Description of the task: Repeat only the stretch of lines below that runs from the line with "[108, 455, 156, 506]" through the line with "[662, 442, 711, 486]", unaltered.

--- Information Enclosed Below ---

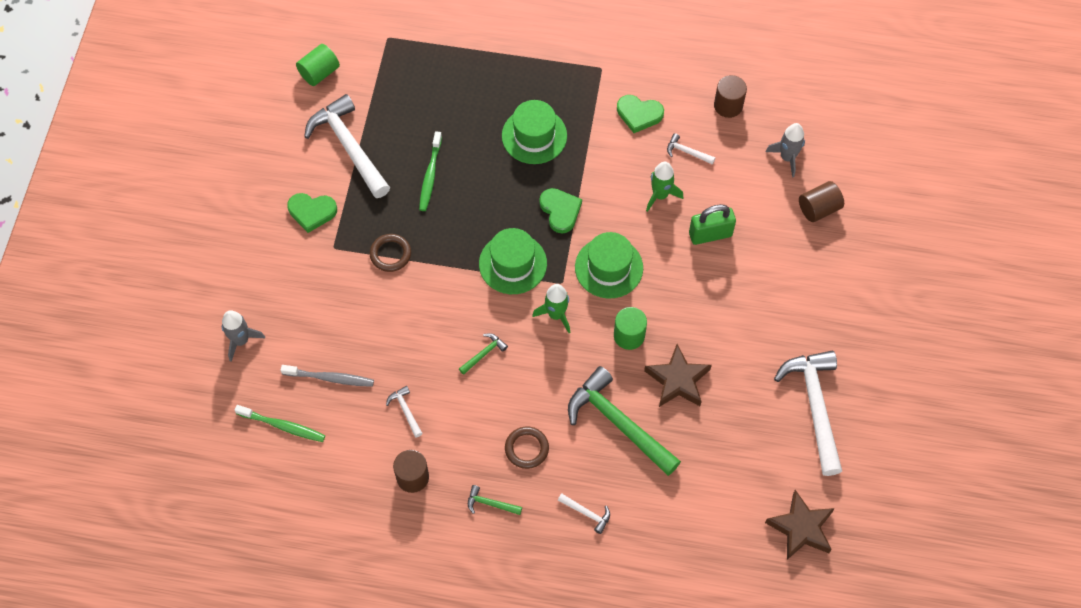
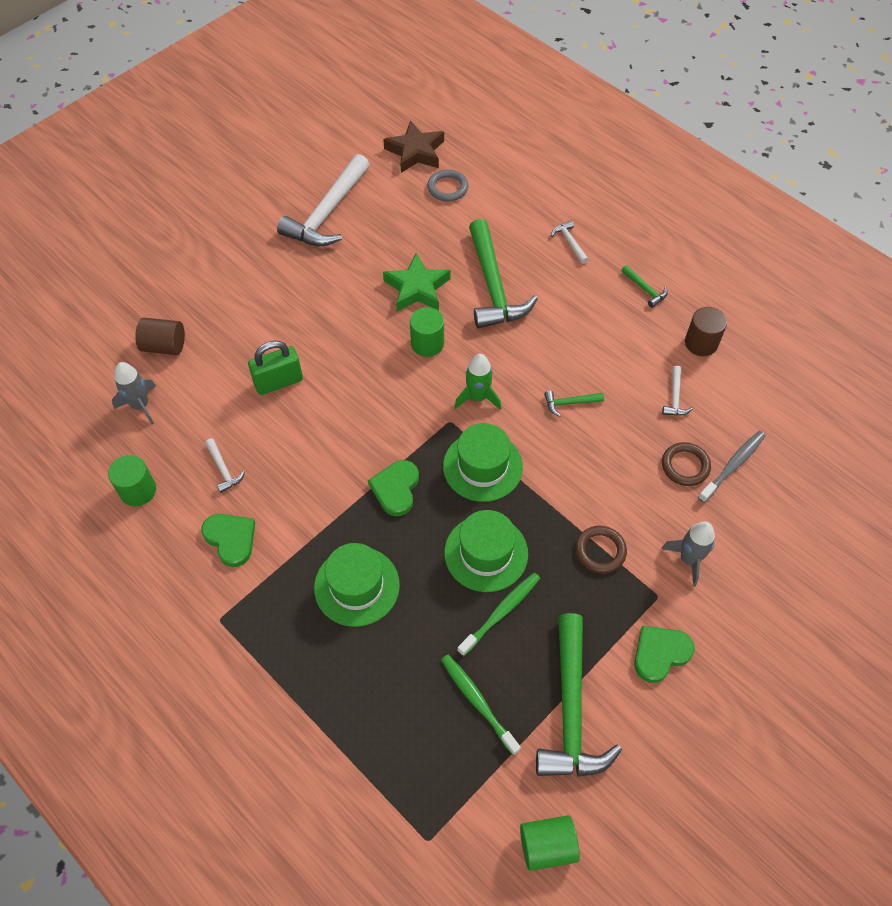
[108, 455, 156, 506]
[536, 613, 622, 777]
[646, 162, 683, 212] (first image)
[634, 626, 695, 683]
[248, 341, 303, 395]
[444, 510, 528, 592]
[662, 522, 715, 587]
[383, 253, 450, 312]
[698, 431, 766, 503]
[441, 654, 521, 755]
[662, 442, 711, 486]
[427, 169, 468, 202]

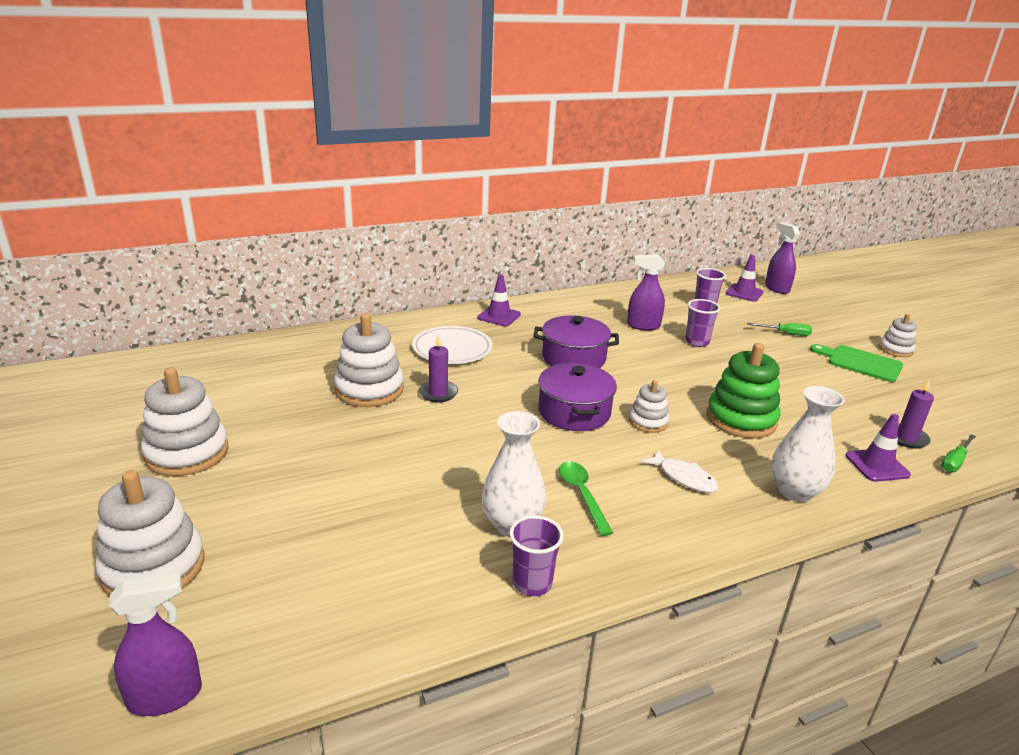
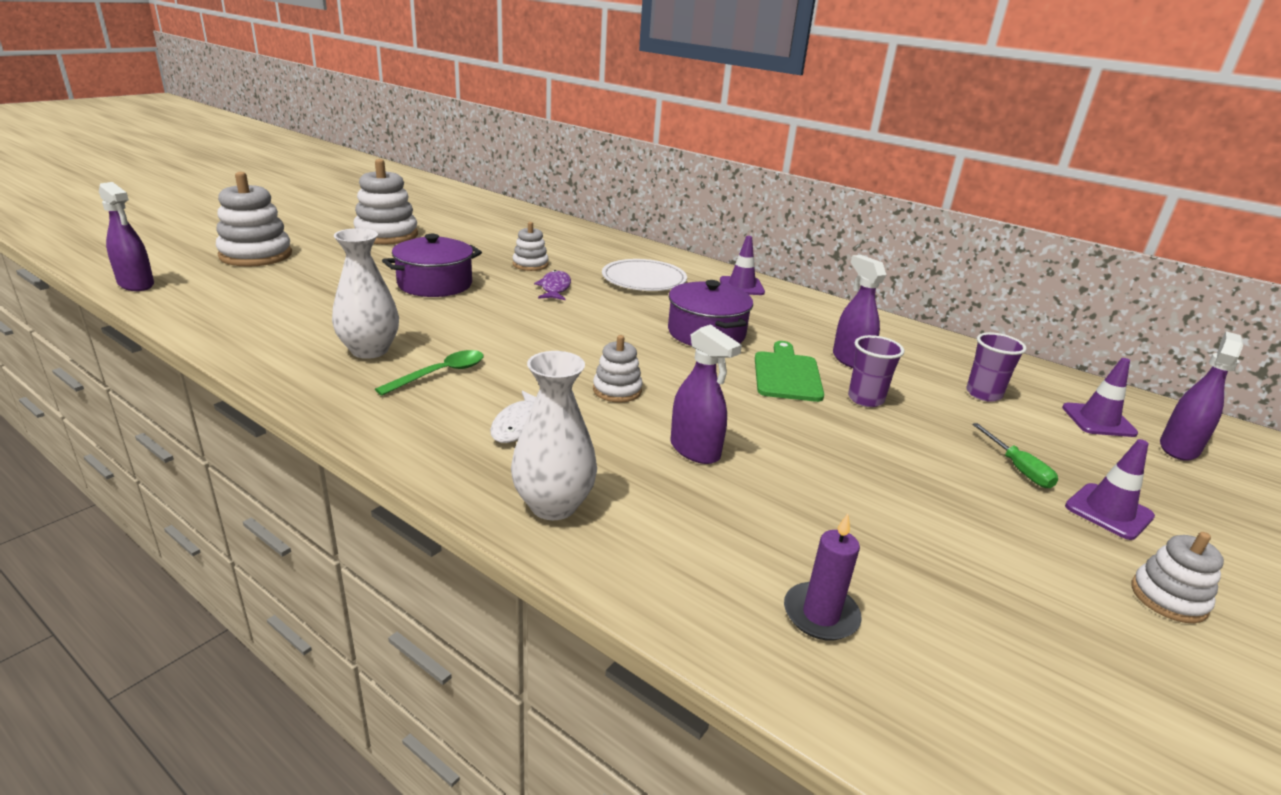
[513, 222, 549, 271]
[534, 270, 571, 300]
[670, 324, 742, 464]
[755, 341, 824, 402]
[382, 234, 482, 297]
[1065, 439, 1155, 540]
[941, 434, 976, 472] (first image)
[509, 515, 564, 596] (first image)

--- End of Enclosed Information ---
--- Information Enclosed Below ---

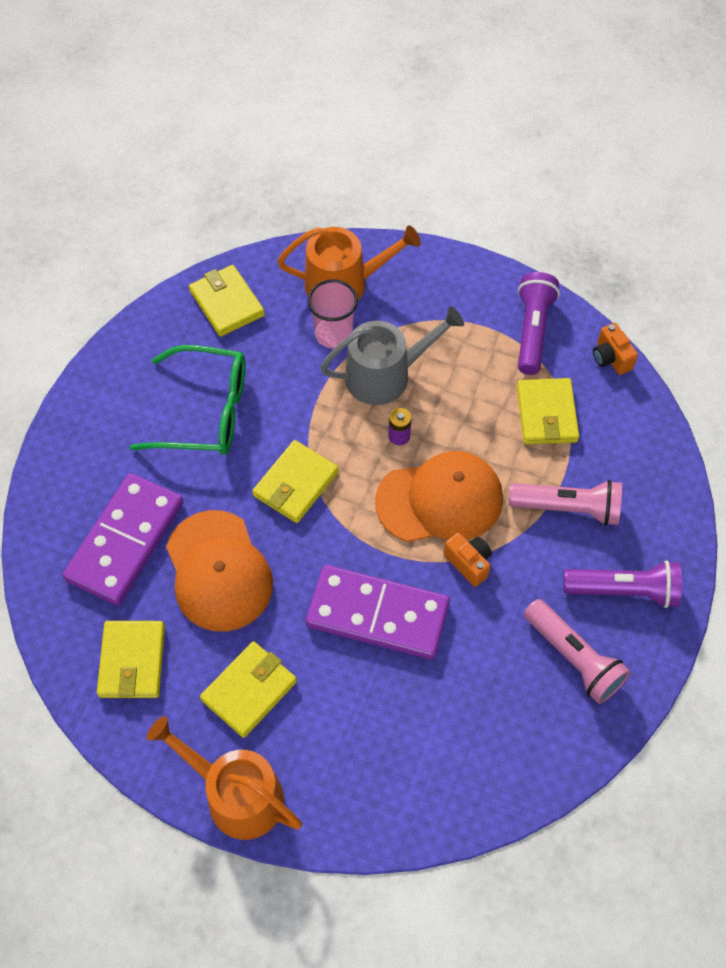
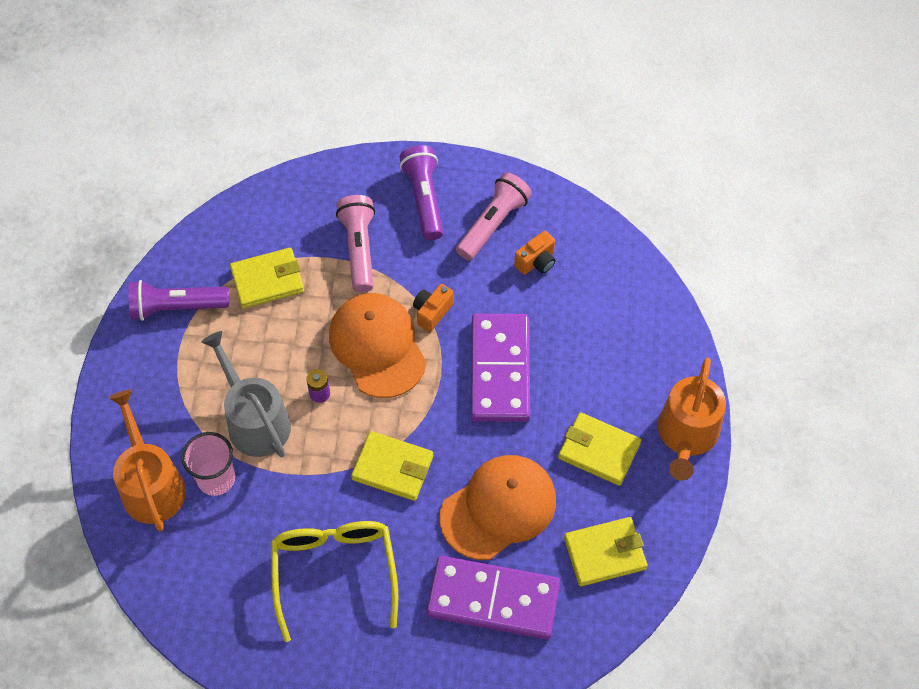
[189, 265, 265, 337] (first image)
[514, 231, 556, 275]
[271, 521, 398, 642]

--- End of Enclosed Information ---

Task result:
[108, 455, 156, 506]
[536, 613, 622, 777]
[646, 162, 683, 212] (first image)
[634, 626, 695, 683]
[248, 341, 303, 395]
[444, 510, 528, 592]
[662, 522, 715, 587]
[383, 253, 450, 312]
[698, 431, 766, 503]
[441, 654, 521, 755]
[662, 442, 711, 486]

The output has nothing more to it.